§ What is required
Check every line of the entries for the string "parking" and return the ones that contain it.

§ Records to process
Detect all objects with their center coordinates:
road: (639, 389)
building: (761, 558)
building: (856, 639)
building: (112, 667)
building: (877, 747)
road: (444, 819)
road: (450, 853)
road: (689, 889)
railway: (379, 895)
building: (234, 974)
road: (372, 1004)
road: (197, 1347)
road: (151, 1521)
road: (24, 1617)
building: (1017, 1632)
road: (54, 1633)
==
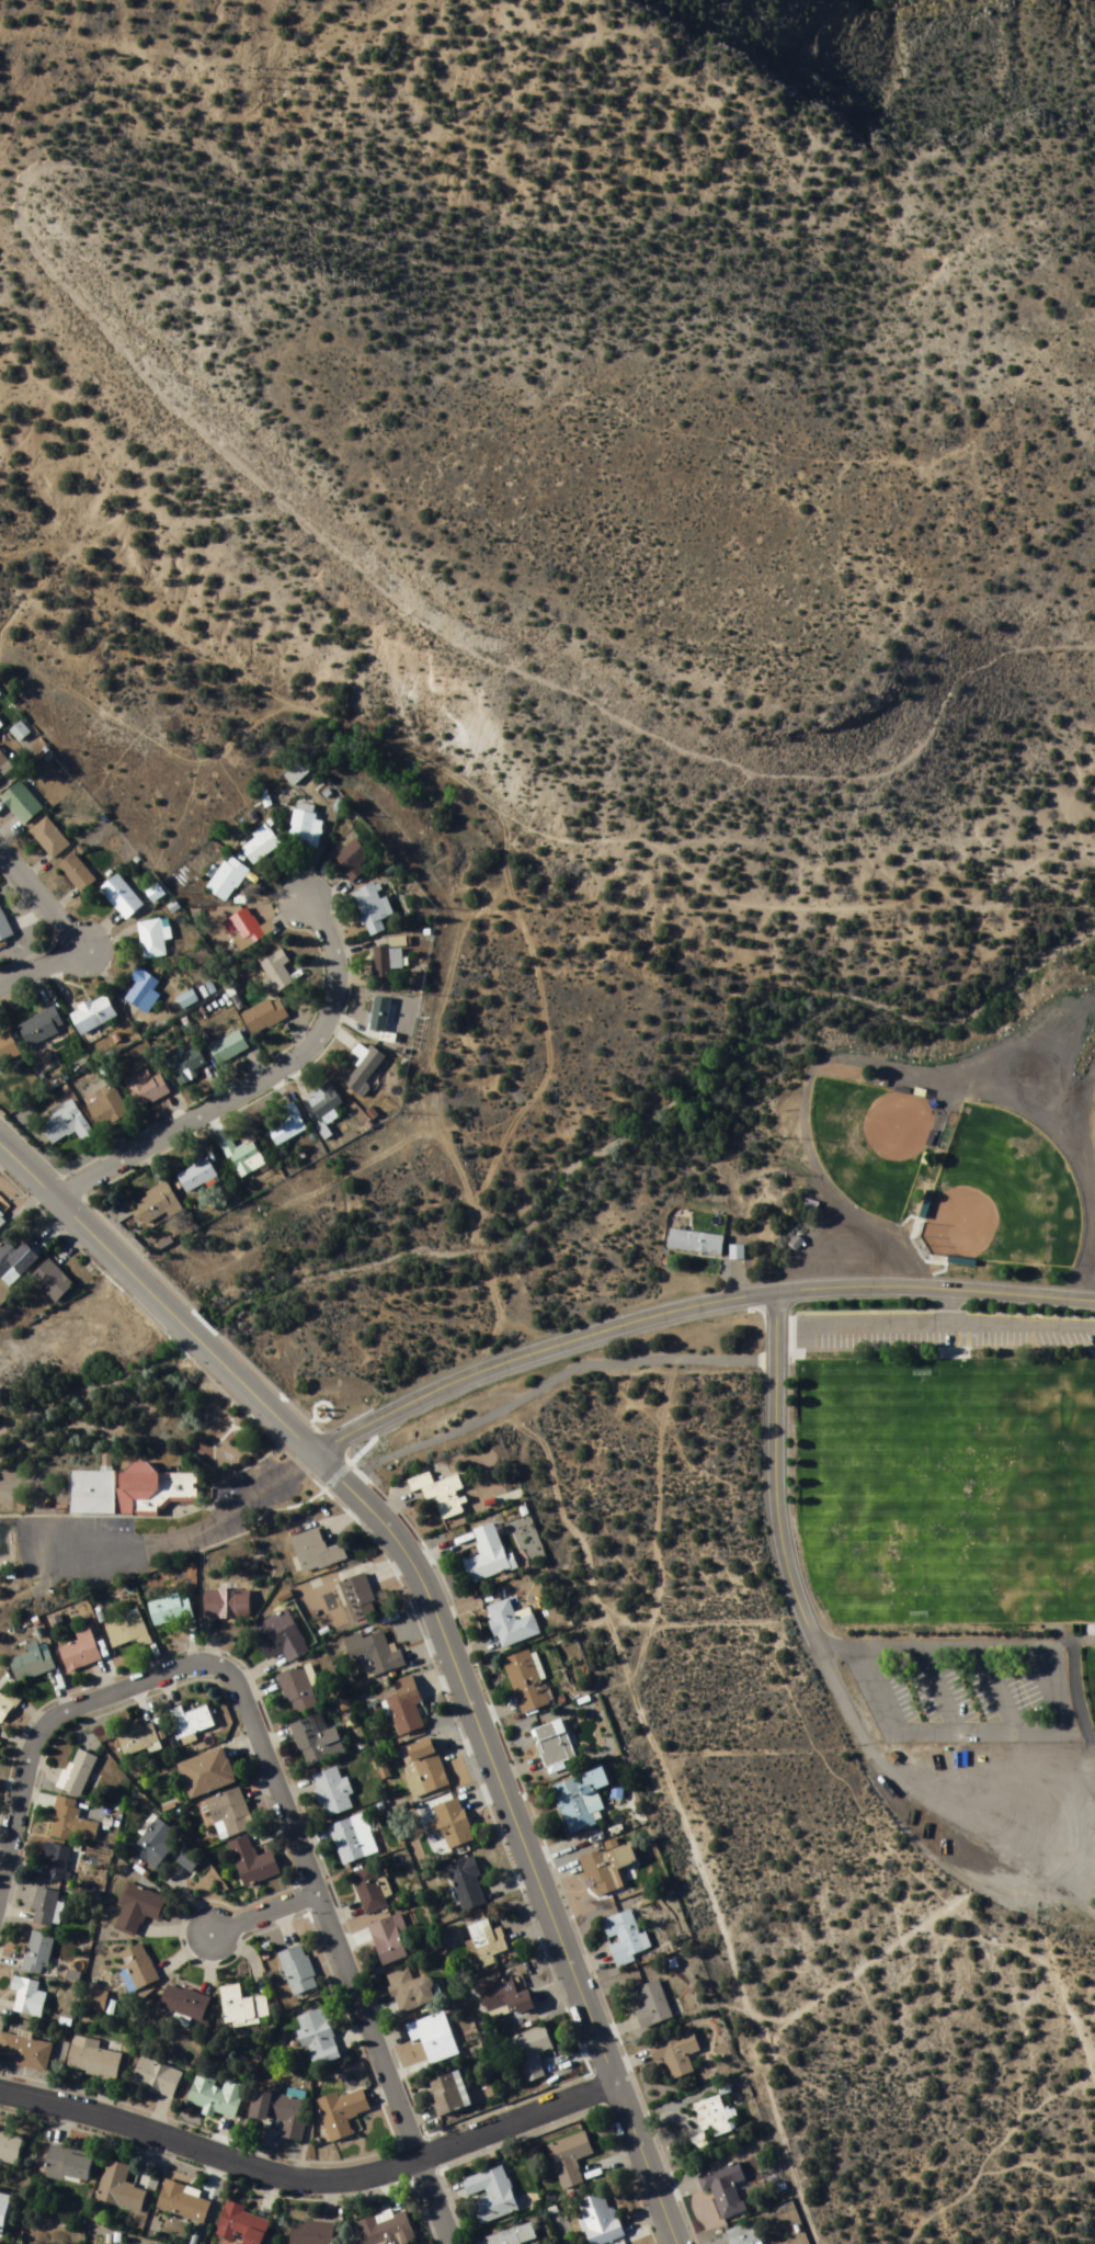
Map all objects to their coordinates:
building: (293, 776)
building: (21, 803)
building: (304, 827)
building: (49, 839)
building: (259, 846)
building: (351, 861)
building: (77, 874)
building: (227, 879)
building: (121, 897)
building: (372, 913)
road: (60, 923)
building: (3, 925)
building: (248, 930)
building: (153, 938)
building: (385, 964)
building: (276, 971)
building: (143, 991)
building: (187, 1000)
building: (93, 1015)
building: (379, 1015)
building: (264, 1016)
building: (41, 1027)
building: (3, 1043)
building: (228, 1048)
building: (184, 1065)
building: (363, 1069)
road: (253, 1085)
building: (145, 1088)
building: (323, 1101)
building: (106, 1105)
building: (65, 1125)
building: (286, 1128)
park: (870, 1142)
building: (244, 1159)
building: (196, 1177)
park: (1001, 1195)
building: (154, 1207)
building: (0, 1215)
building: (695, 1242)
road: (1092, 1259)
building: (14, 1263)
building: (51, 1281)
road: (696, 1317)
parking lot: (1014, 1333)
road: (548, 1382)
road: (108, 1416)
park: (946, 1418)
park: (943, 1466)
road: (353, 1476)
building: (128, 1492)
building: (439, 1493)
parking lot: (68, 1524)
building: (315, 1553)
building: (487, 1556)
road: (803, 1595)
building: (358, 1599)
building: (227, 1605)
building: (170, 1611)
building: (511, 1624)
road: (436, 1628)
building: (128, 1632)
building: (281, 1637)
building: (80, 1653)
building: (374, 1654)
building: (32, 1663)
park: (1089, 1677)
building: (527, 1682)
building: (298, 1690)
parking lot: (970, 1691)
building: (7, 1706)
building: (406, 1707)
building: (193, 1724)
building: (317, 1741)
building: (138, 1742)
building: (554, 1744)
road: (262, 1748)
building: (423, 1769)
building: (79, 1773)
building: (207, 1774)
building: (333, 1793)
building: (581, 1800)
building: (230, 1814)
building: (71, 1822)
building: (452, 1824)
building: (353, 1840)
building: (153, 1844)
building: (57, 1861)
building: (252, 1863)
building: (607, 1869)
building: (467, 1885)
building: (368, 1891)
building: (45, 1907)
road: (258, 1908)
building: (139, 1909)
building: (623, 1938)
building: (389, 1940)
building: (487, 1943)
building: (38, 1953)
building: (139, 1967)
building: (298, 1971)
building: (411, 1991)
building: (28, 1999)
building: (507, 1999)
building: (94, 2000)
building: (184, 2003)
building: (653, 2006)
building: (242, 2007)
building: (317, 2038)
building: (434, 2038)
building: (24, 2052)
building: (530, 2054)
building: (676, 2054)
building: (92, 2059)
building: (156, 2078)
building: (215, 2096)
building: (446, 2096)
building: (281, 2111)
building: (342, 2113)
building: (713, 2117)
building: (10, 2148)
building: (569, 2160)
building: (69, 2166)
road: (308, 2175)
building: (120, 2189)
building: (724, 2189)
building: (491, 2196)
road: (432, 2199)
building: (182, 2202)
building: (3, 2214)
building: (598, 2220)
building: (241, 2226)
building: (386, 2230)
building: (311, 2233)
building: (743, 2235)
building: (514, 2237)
* * *
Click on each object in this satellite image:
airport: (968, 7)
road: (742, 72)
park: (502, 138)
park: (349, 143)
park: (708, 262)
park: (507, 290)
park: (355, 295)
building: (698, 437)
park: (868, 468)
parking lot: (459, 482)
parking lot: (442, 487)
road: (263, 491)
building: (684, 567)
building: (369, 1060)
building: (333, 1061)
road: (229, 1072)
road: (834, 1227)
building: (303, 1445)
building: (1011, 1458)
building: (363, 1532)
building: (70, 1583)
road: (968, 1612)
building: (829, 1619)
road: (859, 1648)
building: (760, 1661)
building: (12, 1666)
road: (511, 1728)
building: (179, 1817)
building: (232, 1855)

§ Task answer
parking lot: (1014, 1333)
parking lot: (68, 1524)
parking lot: (970, 1691)
parking lot: (459, 482)
parking lot: (442, 487)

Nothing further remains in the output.